Difference listings
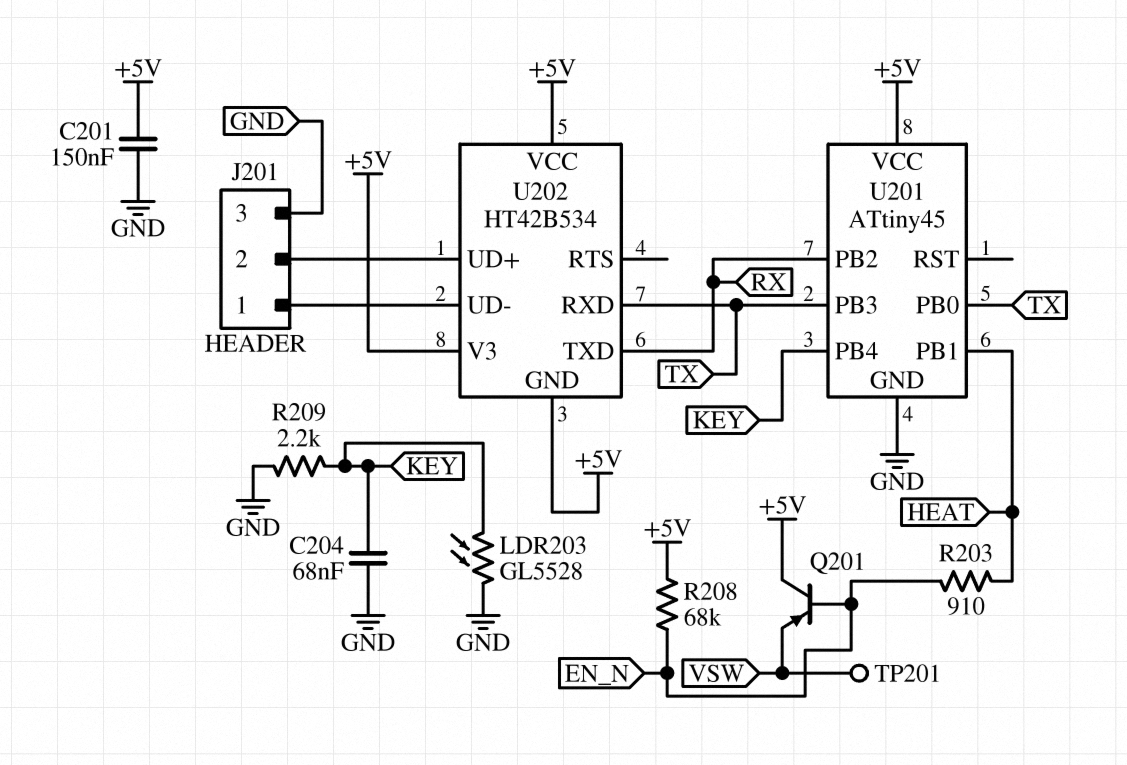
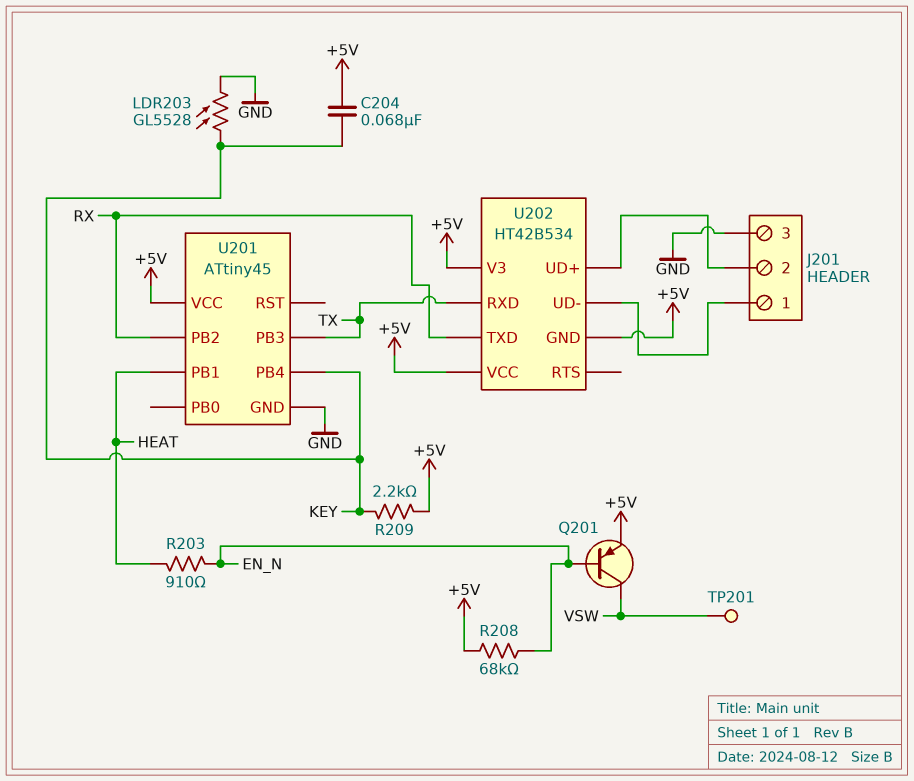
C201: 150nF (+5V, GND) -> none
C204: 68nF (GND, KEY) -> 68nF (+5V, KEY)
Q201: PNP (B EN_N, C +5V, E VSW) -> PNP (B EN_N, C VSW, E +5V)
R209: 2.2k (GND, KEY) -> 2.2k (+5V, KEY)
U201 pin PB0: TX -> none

What you should do - Output the full set of records above without changing a word, and drop the images.

Answer space -
C201: 150nF (+5V, GND) -> none
C204: 68nF (GND, KEY) -> 68nF (+5V, KEY)
Q201: PNP (B EN_N, C +5V, E VSW) -> PNP (B EN_N, C VSW, E +5V)
R209: 2.2k (GND, KEY) -> 2.2k (+5V, KEY)
U201 pin PB0: TX -> none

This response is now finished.